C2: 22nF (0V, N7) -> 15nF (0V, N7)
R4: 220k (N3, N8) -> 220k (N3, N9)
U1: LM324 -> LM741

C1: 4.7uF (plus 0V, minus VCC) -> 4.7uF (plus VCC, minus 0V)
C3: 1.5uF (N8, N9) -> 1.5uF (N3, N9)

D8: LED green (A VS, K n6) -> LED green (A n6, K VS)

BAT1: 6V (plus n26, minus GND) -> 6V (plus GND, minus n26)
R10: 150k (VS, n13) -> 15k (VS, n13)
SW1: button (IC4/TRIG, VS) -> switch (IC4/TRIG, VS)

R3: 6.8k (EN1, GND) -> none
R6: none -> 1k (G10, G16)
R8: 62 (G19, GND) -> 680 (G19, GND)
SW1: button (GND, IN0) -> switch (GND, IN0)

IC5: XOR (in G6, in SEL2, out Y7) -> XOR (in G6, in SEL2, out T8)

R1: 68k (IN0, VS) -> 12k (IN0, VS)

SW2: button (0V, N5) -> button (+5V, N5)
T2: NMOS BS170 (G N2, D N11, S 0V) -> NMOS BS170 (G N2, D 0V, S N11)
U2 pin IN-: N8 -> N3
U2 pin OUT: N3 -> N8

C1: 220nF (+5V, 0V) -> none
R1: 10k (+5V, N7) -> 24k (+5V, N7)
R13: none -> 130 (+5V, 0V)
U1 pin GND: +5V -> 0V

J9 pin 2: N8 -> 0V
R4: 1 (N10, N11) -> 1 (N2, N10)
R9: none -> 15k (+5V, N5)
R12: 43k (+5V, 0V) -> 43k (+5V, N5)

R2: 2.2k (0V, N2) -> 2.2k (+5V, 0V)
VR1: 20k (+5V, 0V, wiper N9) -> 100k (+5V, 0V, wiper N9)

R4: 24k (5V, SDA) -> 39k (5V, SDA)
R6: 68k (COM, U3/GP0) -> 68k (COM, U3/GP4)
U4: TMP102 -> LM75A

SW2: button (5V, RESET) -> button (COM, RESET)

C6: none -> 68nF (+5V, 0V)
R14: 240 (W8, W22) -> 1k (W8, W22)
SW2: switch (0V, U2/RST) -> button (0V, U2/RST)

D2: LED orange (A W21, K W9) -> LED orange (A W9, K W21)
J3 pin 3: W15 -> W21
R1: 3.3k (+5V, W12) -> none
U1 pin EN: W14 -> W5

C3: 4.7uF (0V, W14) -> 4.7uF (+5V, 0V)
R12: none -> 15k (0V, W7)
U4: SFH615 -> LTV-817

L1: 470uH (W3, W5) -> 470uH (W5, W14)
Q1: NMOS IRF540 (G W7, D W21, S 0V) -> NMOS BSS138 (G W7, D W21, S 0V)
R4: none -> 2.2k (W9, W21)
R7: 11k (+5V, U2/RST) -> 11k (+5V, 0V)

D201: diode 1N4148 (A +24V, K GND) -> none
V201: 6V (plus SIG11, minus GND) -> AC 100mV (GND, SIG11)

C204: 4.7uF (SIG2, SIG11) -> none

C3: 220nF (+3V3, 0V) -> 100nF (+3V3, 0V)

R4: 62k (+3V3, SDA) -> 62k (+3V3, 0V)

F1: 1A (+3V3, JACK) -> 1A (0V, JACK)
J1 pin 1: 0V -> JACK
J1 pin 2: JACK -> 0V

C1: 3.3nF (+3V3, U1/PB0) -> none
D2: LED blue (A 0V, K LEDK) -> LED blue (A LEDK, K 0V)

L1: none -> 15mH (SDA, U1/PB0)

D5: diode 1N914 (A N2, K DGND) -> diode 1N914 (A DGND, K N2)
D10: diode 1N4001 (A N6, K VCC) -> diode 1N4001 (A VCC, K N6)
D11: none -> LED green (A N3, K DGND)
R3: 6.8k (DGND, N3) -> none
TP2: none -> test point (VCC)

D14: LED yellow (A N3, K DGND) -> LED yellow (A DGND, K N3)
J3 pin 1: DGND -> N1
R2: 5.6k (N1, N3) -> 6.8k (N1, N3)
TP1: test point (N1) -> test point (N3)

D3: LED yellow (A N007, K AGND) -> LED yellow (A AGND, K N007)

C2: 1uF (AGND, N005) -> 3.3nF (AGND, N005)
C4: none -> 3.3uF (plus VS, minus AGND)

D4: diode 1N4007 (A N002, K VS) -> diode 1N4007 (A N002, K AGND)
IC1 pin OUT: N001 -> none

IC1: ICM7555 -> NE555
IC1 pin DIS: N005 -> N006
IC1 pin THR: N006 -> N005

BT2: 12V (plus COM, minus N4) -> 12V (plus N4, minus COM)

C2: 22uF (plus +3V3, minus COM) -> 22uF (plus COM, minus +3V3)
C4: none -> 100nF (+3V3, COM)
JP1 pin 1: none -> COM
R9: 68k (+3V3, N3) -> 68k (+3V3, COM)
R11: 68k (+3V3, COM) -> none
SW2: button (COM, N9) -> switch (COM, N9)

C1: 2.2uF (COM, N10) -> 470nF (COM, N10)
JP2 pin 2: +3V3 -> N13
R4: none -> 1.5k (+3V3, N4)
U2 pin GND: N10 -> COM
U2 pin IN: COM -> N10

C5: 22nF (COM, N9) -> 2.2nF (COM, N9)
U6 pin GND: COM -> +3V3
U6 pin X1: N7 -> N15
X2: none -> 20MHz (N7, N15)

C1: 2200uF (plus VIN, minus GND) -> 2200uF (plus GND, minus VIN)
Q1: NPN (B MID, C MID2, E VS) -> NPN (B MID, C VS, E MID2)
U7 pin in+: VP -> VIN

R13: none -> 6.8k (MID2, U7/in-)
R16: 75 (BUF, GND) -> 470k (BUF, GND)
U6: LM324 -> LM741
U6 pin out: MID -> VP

**Task goal**
For every line in the listing above that mentions the word "point", make a copy.

**Solved problem**
TP2: none -> test point (VCC)
TP1: test point (N1) -> test point (N3)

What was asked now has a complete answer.